### Problem requirements:
The entries are to be given back verbatim; no picture is to be copied.
------ Entries supplied
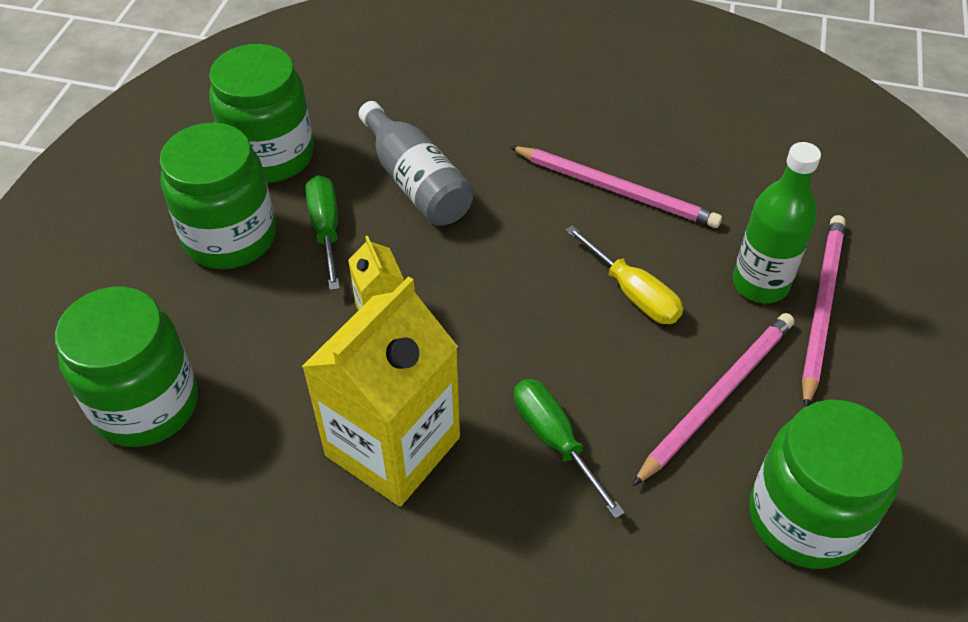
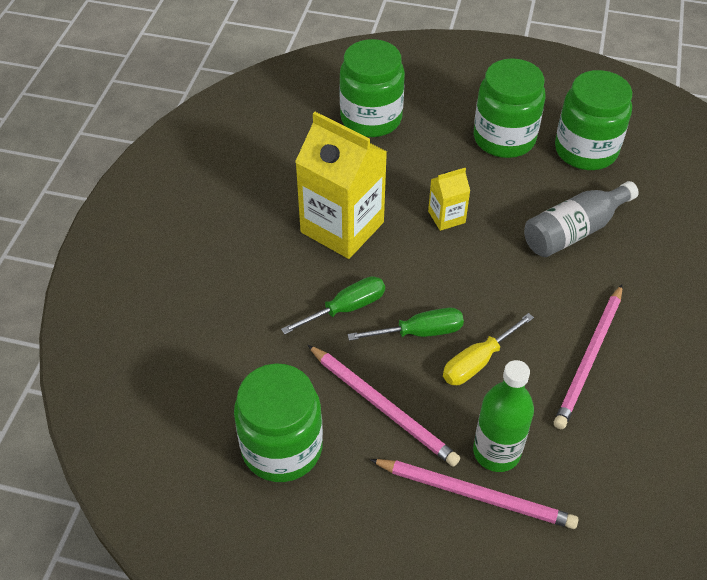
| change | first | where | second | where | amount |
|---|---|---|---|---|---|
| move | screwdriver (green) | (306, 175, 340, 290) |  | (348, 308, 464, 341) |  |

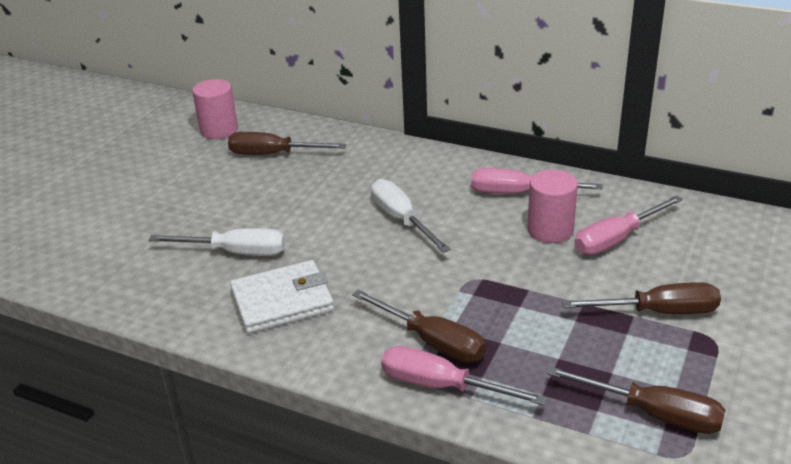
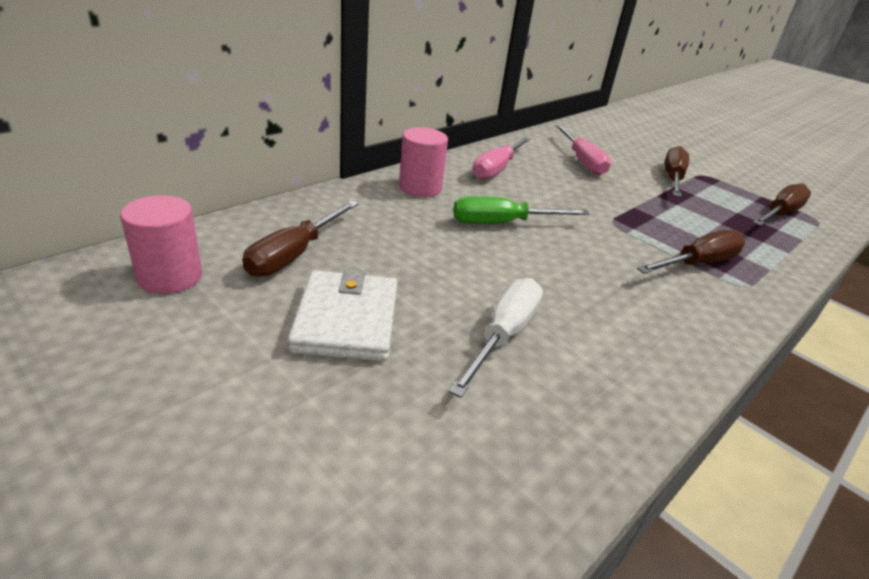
| change | first | where | second | where | amount |
|---|---|---|---|---|---|
| move | wallet (white) | (230, 260, 334, 334) |  | (288, 269, 397, 361) |  |
| move | cylinder (pink) | (527, 169, 578, 243) |  | (399, 127, 448, 197) |  |
| recolor | screwdriver (white) | (371, 179, 451, 253) | screwdriver (green) | (453, 196, 590, 224) |  |
| delete | screwdriver (pink) | (381, 346, 547, 405) |  |  |  |

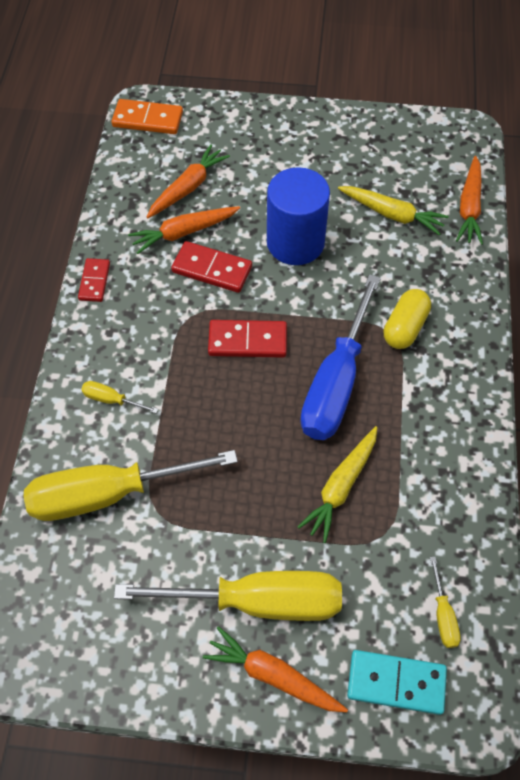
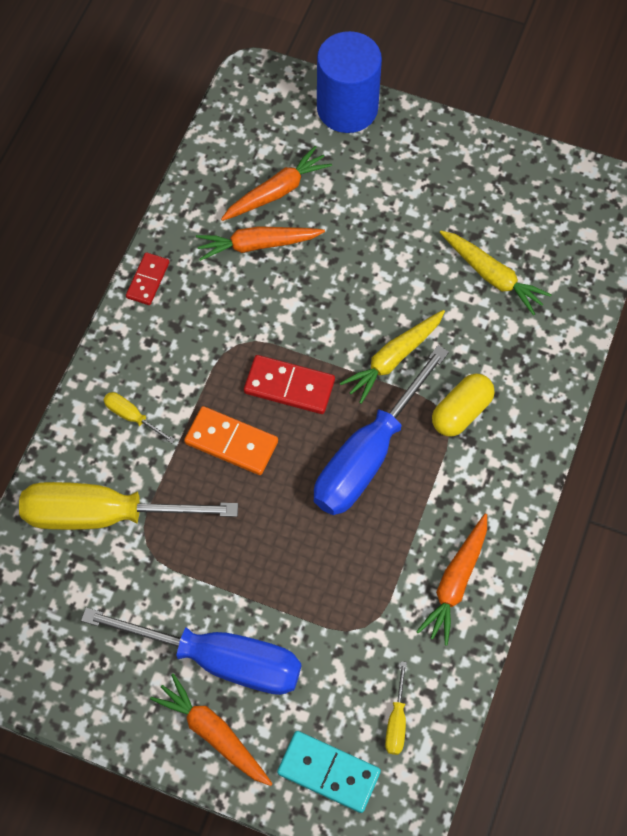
| change | first | where | second | where | amount |
|---|---|---|---|---|---|
| recolor | screwdriver (yellow) | (114, 571, 342, 621) | screwdriver (blue) | (81, 607, 301, 695) |  |
| move | domino (orange) | (111, 99, 183, 134) |  | (184, 406, 278, 475) |  |
| move | cylinder (blue) | (267, 167, 330, 265) |  | (317, 31, 382, 133) |  |
| move | carrot (yellow) | (298, 426, 377, 543) |  | (340, 310, 445, 404) |  |
| move | carrot (orange) | (456, 156, 483, 245) |  | (416, 514, 487, 646) |  |
| delete | domino (red) | (171, 241, 252, 293) |  |  |  |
------------
### Answer to this exercise:
| change | first | where | second | where | amount |
|---|---|---|---|---|---|
| move | screwdriver (green) | (306, 175, 340, 290) |  | (348, 308, 464, 341) |  |

| change | first | where | second | where | amount |
|---|---|---|---|---|---|
| move | wallet (white) | (230, 260, 334, 334) |  | (288, 269, 397, 361) |  |
| move | cylinder (pink) | (527, 169, 578, 243) |  | (399, 127, 448, 197) |  |
| recolor | screwdriver (white) | (371, 179, 451, 253) | screwdriver (green) | (453, 196, 590, 224) |  |
| delete | screwdriver (pink) | (381, 346, 547, 405) |  |  |  |

| change | first | where | second | where | amount |
|---|---|---|---|---|---|
| recolor | screwdriver (yellow) | (114, 571, 342, 621) | screwdriver (blue) | (81, 607, 301, 695) |  |
| move | domino (orange) | (111, 99, 183, 134) |  | (184, 406, 278, 475) |  |
| move | cylinder (blue) | (267, 167, 330, 265) |  | (317, 31, 382, 133) |  |
| move | carrot (yellow) | (298, 426, 377, 543) |  | (340, 310, 445, 404) |  |
| move | carrot (orange) | (456, 156, 483, 245) |  | (416, 514, 487, 646) |  |
| delete | domino (red) | (171, 241, 252, 293) |  |  |  |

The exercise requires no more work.